Extracted data entries:
--- START ---

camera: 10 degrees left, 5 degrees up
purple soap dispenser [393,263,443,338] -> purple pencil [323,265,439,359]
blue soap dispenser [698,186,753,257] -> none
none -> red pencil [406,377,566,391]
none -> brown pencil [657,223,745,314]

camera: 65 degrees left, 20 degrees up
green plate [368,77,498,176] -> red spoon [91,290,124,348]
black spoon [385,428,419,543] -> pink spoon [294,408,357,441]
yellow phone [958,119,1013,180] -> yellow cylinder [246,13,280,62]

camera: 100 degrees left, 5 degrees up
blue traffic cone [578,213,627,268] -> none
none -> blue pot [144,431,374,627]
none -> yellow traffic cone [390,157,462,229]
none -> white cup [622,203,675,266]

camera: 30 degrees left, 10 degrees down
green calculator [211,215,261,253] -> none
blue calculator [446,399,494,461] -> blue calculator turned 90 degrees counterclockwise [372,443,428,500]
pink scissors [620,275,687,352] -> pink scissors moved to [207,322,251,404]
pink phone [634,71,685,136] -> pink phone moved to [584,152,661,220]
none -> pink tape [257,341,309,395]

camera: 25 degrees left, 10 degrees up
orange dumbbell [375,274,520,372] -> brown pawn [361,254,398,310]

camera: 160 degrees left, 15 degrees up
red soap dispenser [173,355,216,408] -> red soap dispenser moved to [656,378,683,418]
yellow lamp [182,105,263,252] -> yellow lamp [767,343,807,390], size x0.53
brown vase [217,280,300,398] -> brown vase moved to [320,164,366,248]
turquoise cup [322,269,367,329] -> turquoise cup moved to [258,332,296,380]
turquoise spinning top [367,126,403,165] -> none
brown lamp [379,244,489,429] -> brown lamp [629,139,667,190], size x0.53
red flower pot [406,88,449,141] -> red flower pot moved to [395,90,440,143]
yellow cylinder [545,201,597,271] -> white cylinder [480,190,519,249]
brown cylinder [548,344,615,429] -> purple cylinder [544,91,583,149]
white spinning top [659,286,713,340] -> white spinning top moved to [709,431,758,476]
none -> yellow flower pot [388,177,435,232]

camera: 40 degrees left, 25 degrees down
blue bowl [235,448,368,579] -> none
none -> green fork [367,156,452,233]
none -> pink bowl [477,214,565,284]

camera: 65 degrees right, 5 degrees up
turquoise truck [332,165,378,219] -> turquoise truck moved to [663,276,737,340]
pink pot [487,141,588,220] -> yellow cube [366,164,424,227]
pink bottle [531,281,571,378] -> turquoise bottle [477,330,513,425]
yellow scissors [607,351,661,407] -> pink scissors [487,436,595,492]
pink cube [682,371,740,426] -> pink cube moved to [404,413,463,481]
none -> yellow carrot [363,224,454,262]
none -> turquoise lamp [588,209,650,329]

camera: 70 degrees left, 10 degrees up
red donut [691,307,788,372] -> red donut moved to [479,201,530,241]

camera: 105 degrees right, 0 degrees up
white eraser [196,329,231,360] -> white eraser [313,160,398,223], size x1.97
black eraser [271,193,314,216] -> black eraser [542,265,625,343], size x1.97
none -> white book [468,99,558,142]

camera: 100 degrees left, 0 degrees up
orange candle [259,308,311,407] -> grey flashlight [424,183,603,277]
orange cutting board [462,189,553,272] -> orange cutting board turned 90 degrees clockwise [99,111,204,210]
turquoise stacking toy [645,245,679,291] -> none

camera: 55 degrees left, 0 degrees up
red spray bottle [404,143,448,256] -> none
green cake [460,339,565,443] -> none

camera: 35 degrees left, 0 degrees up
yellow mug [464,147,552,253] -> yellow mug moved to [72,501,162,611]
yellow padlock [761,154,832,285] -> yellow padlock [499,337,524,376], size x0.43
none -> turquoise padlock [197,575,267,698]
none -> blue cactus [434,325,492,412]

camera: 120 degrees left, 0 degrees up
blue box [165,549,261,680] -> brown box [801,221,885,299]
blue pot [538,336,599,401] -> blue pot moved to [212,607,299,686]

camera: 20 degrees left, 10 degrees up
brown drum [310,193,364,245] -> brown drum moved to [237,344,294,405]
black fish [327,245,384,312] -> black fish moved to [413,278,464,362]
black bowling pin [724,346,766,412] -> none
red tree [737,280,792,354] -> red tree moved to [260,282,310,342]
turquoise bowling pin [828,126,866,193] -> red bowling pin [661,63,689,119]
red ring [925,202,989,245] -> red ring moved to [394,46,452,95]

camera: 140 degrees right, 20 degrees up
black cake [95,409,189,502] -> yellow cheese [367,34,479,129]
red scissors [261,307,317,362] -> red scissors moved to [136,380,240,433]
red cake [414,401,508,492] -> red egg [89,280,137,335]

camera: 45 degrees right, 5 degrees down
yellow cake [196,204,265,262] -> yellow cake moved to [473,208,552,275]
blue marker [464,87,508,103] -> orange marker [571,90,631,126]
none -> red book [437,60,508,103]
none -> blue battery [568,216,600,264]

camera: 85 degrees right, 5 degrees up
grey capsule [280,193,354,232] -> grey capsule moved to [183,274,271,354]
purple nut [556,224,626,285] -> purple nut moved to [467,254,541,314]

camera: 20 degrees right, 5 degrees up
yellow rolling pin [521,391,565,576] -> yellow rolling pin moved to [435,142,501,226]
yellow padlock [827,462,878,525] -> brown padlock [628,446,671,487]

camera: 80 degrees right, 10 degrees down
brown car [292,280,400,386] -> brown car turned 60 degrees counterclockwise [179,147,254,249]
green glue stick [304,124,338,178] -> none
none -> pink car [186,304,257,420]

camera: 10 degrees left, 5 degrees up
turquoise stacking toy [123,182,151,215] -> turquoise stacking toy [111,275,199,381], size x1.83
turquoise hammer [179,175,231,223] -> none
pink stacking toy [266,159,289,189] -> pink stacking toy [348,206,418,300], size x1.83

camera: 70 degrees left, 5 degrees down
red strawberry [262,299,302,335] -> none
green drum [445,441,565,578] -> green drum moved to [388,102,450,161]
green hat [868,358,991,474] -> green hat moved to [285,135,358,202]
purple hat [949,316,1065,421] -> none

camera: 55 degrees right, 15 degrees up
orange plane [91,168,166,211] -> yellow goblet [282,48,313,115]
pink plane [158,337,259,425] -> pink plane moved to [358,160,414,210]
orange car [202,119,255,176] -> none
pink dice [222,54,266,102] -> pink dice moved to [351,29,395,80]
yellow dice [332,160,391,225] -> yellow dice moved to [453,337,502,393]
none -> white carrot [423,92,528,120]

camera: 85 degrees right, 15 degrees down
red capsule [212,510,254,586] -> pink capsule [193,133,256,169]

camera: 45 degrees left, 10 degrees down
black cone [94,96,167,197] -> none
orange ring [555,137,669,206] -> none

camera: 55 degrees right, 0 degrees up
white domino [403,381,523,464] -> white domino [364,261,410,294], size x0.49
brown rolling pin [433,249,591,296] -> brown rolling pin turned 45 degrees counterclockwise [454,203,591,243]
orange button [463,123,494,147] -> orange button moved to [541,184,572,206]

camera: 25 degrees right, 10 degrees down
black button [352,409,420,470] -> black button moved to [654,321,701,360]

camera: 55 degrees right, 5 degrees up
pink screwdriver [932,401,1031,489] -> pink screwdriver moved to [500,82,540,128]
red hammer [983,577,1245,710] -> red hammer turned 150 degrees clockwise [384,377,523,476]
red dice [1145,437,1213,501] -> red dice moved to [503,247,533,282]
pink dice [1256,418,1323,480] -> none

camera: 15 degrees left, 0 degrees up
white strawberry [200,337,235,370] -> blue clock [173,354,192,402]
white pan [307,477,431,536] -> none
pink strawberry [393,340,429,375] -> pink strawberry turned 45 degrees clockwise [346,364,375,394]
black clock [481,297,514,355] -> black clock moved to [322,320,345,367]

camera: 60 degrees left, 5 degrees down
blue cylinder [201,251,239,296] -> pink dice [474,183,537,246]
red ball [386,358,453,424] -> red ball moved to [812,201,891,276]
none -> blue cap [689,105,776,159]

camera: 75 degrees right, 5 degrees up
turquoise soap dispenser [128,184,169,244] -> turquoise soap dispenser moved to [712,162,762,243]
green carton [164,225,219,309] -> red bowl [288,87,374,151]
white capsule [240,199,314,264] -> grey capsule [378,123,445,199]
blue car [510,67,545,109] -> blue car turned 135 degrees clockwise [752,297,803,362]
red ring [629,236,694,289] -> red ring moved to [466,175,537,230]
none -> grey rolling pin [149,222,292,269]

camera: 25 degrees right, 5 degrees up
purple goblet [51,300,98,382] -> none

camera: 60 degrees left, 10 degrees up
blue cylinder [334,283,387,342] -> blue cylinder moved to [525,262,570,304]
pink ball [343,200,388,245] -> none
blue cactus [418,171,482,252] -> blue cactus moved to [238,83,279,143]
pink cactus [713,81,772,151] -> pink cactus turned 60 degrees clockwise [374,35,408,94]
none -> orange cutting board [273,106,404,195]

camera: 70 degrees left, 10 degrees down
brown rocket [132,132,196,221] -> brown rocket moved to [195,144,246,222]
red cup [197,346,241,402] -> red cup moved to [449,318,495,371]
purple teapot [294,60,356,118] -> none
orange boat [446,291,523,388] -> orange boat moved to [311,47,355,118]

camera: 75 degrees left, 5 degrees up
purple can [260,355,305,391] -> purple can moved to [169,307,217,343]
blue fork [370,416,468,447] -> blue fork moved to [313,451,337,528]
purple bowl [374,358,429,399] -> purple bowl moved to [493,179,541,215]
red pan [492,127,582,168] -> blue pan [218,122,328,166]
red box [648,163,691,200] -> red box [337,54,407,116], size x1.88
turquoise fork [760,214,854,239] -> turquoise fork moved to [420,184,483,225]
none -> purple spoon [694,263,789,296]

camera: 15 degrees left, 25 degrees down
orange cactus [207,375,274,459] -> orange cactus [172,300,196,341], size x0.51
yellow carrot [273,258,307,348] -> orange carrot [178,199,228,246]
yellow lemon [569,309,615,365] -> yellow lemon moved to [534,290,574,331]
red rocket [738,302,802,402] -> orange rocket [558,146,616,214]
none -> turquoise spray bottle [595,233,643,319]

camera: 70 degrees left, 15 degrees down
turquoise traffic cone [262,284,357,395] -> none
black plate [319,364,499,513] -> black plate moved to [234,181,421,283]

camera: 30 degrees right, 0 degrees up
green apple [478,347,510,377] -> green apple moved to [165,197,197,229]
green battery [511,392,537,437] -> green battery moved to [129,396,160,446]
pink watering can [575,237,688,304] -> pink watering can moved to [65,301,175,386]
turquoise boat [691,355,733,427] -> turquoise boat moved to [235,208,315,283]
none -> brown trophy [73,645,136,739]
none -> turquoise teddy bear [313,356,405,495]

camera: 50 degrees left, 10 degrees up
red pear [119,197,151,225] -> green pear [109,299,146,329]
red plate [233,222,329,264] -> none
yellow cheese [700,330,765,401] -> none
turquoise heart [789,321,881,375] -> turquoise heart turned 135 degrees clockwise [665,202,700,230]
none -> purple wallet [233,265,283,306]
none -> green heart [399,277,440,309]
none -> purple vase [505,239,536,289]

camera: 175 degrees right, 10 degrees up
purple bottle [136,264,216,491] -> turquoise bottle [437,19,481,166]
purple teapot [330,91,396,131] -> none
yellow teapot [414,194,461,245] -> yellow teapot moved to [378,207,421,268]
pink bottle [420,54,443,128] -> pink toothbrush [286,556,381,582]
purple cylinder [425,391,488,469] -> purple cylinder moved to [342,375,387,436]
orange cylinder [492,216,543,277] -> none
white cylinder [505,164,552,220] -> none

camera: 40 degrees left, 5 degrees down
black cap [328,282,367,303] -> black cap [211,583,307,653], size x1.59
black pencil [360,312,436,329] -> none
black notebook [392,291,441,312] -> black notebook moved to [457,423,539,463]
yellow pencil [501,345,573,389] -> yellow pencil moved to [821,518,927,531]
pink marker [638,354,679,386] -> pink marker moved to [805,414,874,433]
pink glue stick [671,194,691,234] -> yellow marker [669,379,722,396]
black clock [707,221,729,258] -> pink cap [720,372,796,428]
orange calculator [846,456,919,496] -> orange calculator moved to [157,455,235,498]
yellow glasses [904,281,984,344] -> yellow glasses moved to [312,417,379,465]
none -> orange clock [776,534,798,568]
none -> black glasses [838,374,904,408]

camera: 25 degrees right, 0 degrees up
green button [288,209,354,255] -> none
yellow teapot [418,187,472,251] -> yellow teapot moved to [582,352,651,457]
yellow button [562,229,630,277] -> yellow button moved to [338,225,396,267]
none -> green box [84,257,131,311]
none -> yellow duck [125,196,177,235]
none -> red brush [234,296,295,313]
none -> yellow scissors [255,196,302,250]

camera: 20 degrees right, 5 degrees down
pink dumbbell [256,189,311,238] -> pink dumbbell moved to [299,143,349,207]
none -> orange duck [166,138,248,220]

--- END ---

From the data above, reproduce word for word the lines running from the line with "camera: 55 degrees right, 5 degrees up" to the line with "red dice [1145,437,1213,501]", ends included.

## Solution below:
camera: 55 degrees right, 5 degrees up
pink screwdriver [932,401,1031,489] -> pink screwdriver moved to [500,82,540,128]
red hammer [983,577,1245,710] -> red hammer turned 150 degrees clockwise [384,377,523,476]
red dice [1145,437,1213,501] -> red dice moved to [503,247,533,282]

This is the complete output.